◆ **What the exercise asks**:
Pick out all lines of the entries that include the word "move" and copy them.

** Opening Material provided block **

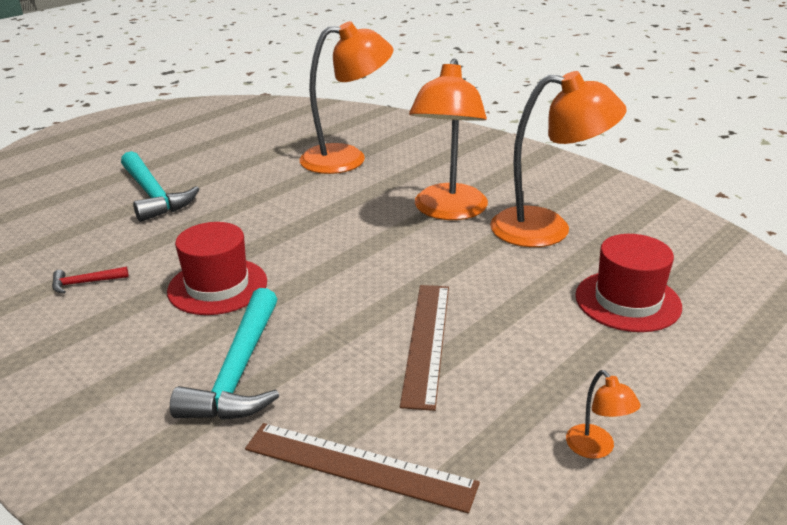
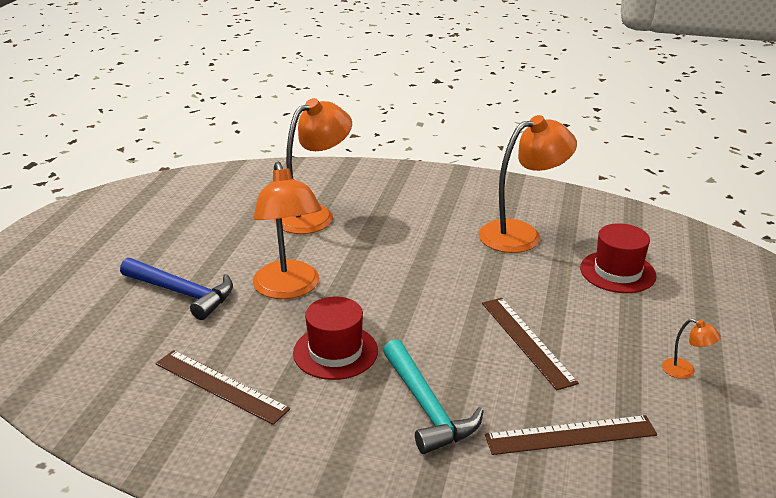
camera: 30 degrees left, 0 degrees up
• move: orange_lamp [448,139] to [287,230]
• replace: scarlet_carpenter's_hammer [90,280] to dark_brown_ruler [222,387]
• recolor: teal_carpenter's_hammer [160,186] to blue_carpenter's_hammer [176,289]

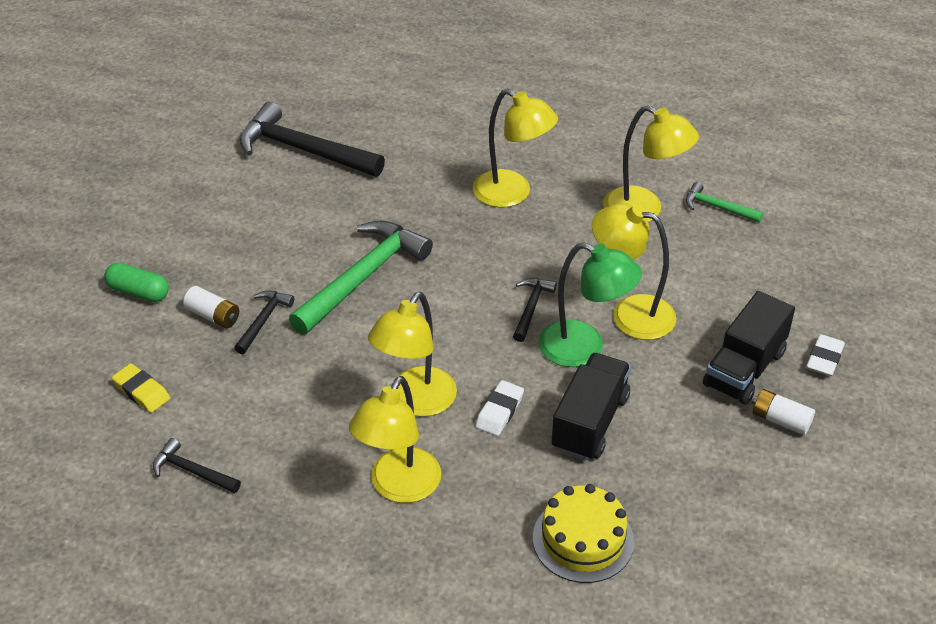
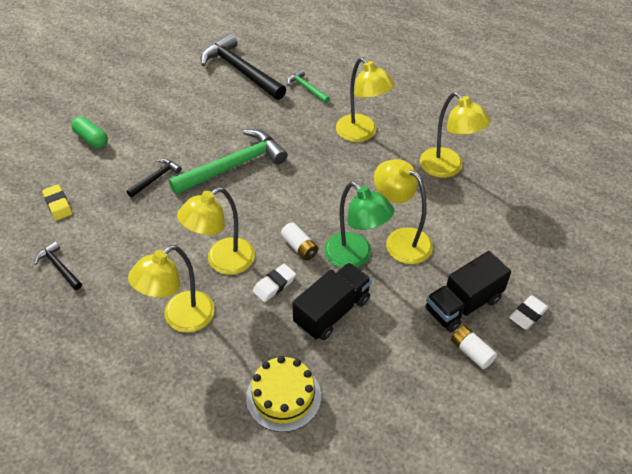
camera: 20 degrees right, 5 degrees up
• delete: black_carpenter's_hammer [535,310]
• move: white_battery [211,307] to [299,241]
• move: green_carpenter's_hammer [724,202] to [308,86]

** Closing Material provided block **

◆ **Result of the exercise**:
• move: orange_lamp [448,139] to [287,230]
• move: white_battery [211,307] to [299,241]
• move: green_carpenter's_hammer [724,202] to [308,86]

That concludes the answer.